Required action
Using the string "purple" as the key, pull each matching line out of the records below.

═════ The input ═════

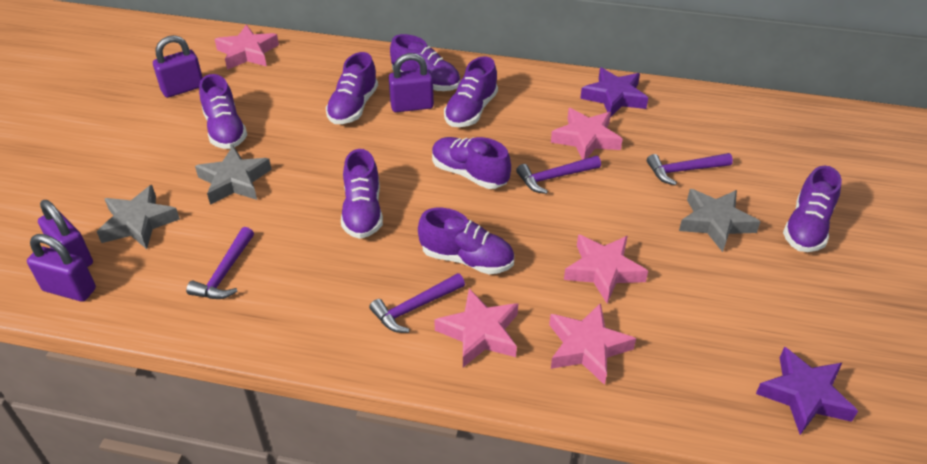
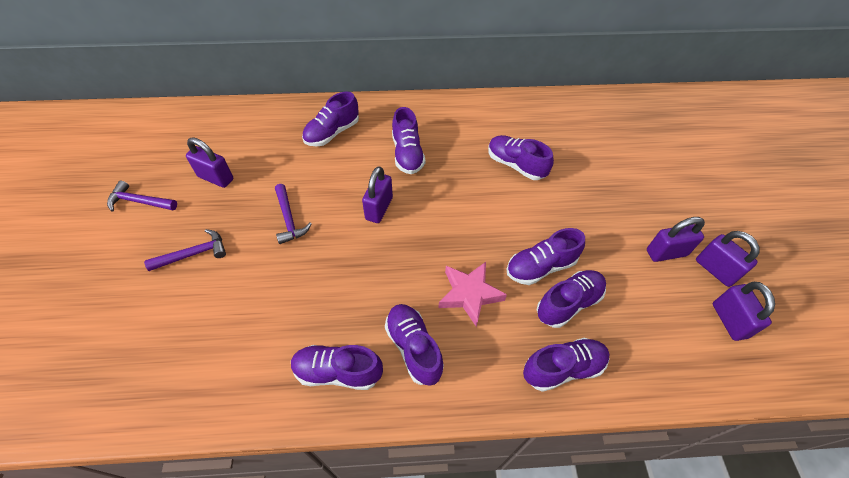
grey star: 3 -> 0
pink star: 5 -> 1
purple hammer: 4 -> 3
purple padlock: 4 -> 5
purple star: 2 -> 0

═════

Result for this exercise
purple hammer: 4 -> 3
purple padlock: 4 -> 5
purple star: 2 -> 0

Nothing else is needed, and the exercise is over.